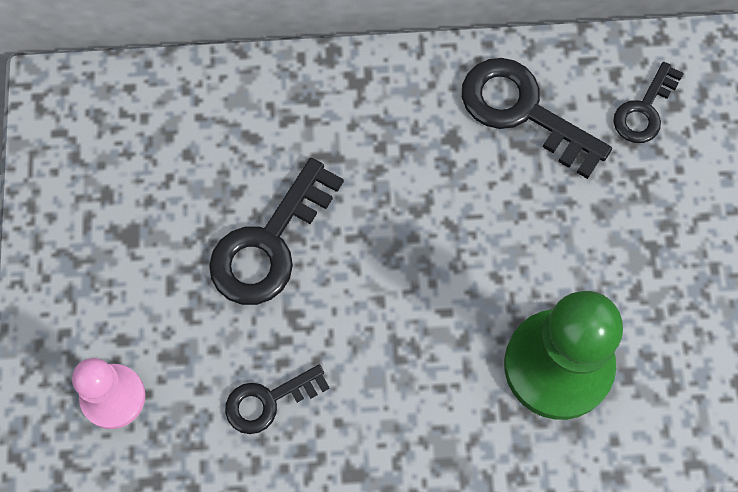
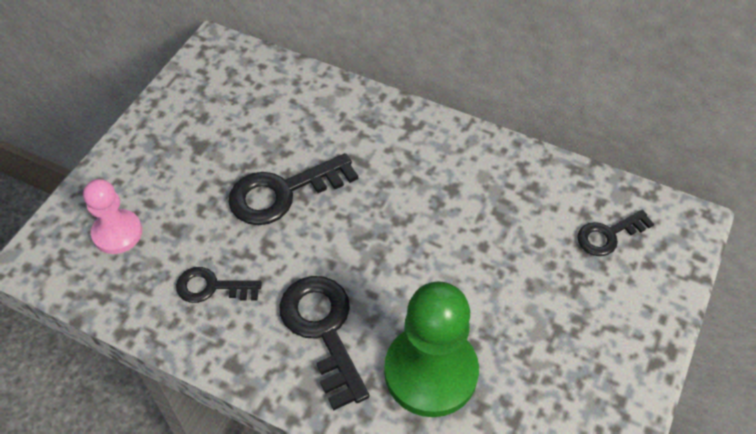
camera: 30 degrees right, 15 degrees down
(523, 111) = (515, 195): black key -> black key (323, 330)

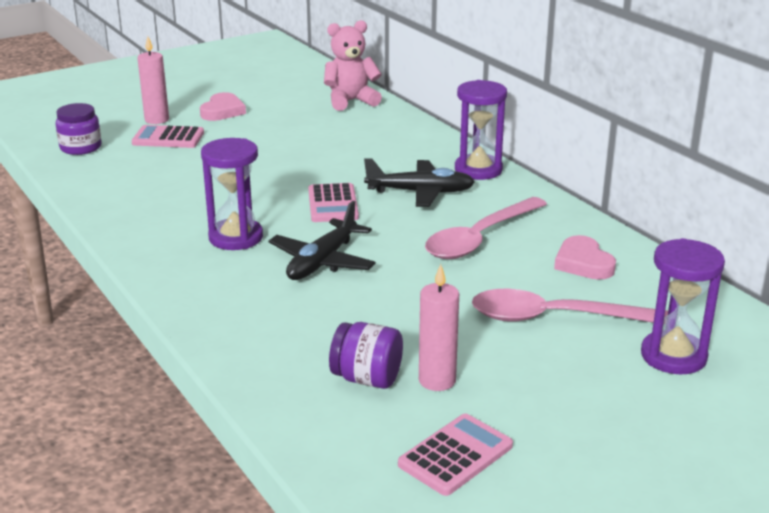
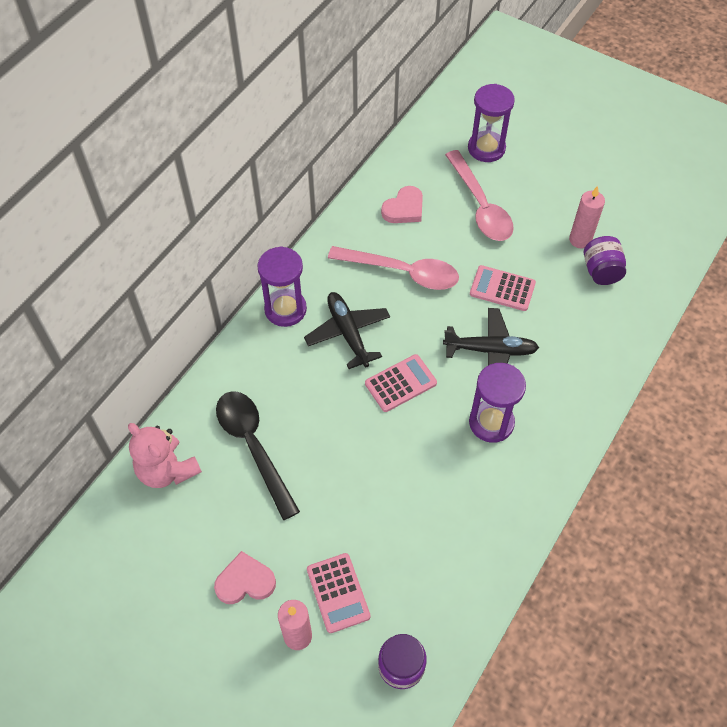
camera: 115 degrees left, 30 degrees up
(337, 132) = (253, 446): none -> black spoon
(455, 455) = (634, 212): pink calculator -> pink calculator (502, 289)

━━━━

DIRECTIONS FOR THIS TASK: Please write out the whole listing exactly, but not the pictures in it.

EXERCISE RESPONSE:
camera: 30 degrees right, 15 degrees down
(523, 111) = (515, 195): black key -> black key (323, 330)

camera: 115 degrees left, 30 degrees up
(337, 132) = (253, 446): none -> black spoon
(455, 455) = (634, 212): pink calculator -> pink calculator (502, 289)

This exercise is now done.